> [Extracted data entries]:
....
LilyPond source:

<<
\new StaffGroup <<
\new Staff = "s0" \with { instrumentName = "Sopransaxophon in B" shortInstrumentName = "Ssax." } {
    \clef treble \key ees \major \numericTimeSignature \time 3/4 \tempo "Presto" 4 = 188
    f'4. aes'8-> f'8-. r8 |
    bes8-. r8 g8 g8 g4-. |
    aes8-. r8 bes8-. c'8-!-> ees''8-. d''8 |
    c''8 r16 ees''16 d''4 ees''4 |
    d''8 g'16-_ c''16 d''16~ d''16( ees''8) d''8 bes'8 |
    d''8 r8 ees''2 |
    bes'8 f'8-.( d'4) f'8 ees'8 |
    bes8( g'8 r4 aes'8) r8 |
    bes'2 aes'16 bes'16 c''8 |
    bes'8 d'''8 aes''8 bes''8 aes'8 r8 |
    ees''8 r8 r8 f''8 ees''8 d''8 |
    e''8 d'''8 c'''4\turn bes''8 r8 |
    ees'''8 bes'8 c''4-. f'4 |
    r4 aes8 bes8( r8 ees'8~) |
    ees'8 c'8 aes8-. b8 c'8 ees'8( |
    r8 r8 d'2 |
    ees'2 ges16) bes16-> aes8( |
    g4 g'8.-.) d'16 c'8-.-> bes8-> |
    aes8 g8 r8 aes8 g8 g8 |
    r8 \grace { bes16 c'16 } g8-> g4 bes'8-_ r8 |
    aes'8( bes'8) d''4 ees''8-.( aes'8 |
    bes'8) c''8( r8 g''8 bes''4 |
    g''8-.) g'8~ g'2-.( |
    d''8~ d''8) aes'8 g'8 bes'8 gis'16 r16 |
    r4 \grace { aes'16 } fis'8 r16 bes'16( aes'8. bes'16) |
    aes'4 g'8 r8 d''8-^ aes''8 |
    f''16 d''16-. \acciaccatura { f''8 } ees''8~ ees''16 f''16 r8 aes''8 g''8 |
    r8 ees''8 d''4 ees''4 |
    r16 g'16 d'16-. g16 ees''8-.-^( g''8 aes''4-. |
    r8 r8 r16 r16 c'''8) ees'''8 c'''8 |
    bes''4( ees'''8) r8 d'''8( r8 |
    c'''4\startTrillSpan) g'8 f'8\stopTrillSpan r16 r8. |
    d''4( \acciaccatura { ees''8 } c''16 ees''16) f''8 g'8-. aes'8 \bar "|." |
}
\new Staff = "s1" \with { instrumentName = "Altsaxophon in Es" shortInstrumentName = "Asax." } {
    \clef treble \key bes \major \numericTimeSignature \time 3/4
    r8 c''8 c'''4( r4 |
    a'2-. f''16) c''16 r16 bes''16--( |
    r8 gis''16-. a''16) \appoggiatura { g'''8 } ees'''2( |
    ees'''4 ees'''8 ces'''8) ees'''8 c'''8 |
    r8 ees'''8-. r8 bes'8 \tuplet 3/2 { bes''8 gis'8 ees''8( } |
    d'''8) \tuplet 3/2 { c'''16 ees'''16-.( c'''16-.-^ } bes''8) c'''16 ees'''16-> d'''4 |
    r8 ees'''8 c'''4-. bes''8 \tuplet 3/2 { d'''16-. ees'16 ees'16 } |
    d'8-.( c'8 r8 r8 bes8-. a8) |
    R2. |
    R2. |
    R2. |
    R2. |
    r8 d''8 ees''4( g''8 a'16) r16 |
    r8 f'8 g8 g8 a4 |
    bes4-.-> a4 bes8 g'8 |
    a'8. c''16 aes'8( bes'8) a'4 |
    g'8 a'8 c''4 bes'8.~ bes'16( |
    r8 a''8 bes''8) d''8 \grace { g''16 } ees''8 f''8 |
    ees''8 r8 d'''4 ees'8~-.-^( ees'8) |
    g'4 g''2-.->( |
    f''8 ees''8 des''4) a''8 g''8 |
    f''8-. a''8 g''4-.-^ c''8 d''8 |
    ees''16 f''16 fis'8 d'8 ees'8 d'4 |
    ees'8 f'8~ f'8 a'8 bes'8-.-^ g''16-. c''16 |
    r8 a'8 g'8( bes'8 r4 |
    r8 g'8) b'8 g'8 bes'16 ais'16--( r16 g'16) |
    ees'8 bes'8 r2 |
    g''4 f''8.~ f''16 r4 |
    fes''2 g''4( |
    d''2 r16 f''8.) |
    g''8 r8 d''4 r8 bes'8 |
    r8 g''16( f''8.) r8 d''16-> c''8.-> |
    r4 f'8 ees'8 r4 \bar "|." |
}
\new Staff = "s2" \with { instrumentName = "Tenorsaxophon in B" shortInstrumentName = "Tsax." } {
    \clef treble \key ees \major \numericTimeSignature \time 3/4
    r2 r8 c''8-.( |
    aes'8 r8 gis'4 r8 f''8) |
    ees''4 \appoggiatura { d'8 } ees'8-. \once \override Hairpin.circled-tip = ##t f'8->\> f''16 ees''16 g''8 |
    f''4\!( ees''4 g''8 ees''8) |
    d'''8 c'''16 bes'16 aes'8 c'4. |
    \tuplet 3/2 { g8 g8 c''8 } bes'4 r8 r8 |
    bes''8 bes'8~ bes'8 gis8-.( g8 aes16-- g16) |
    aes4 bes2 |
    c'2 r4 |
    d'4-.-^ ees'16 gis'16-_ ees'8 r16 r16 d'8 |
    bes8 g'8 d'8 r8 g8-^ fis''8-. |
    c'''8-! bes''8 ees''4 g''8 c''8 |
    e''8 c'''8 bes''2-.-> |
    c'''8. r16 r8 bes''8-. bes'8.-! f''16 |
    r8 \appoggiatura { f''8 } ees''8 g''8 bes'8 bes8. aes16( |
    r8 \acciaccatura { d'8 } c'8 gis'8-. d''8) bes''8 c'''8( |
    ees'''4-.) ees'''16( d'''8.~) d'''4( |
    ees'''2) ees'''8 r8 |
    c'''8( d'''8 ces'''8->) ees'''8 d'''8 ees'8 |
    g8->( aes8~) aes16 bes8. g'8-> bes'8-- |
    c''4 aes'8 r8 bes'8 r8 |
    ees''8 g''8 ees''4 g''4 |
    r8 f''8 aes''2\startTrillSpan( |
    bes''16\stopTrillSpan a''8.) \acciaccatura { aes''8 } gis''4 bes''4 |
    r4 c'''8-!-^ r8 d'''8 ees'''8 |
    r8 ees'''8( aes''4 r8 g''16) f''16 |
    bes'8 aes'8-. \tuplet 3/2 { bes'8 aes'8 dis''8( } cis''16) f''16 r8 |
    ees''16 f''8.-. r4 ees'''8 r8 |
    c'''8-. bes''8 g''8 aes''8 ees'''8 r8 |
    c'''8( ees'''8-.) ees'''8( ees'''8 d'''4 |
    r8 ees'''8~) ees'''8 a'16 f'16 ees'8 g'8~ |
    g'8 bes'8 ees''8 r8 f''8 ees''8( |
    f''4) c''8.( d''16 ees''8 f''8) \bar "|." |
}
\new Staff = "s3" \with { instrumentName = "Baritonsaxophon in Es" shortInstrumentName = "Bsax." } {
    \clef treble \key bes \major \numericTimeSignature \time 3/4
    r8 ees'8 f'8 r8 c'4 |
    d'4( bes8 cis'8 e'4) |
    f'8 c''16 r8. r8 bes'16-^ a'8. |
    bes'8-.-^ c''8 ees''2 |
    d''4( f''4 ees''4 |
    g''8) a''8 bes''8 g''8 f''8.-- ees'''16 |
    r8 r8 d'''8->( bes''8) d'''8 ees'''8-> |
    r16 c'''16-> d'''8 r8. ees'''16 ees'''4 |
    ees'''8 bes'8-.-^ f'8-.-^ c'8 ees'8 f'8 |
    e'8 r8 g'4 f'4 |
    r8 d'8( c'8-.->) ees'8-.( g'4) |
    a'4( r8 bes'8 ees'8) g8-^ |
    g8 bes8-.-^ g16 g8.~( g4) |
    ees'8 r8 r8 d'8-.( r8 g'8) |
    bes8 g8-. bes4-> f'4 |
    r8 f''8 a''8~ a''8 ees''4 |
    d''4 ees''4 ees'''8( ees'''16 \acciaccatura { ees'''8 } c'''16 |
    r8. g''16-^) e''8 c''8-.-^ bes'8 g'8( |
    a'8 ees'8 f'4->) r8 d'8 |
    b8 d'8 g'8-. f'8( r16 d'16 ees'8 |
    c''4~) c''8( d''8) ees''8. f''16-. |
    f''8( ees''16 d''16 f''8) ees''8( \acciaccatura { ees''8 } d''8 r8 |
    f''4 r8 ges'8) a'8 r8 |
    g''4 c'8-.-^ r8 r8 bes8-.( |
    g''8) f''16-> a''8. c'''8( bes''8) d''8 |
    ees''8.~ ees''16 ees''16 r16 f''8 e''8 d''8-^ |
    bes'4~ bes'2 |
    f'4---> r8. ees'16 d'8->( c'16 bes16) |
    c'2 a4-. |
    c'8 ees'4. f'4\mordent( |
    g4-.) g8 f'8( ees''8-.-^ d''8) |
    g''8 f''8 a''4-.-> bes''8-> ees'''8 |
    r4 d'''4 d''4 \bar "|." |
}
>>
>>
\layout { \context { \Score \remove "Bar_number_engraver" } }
....
Locate every line of the data above that contains the string "tuplet", and copy each of those lines. Case counts.

    r8 ees'''8-. r8 bes'8 \tuplet 3/2 { bes''8 gis'8 ees''8( } |
    d'''8) \tuplet 3/2 { c'''16 ees'''16-.( c'''16-.-^ } bes''8) c'''16 ees'''16-> d'''4 |
    r8 ees'''8 c'''4-. bes''8 \tuplet 3/2 { d'''16-. ees'16 ees'16 } |
    \tuplet 3/2 { g8 g8 c''8 } bes'4 r8 r8 |
    bes'8 aes'8-. \tuplet 3/2 { bes'8 aes'8 dis''8( } cis''16) f''16 r8 |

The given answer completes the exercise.